### Task details
Wherever a line in the data holds the word "switch", pull that line out.

### Records to use
<<<<
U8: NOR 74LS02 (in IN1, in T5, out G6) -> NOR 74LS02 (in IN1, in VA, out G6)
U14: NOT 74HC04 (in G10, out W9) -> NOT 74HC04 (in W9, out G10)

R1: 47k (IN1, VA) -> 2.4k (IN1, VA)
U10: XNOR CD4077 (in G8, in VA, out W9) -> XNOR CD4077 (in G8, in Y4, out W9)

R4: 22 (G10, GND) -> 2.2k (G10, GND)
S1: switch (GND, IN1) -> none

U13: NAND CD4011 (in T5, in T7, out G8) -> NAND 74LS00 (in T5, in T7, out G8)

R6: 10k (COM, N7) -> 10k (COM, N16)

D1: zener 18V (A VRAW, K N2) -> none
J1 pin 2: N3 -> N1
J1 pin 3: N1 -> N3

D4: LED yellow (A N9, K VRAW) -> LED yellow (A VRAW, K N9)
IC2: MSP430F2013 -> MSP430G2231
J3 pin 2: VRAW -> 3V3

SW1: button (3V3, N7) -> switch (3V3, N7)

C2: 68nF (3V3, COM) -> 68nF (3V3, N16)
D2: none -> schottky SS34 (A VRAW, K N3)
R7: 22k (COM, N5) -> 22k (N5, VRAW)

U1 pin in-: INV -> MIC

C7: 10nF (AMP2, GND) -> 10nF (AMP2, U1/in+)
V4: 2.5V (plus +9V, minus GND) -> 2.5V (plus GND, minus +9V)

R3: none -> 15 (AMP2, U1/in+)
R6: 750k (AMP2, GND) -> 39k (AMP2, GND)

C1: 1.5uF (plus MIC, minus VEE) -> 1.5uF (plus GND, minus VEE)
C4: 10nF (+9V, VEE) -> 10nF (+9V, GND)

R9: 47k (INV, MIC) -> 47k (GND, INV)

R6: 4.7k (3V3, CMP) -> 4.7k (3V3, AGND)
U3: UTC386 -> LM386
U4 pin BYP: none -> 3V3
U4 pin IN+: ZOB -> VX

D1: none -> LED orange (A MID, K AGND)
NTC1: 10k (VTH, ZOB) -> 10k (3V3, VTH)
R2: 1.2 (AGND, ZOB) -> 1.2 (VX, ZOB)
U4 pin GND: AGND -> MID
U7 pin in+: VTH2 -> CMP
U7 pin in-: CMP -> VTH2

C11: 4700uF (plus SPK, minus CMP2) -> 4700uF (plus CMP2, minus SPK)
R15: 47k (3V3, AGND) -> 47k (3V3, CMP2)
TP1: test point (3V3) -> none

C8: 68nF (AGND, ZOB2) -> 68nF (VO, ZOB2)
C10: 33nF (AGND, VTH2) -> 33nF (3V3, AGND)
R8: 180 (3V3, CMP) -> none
>>>>
### Exercise output
S1: switch (GND, IN1) -> none
SW1: button (3V3, N7) -> switch (3V3, N7)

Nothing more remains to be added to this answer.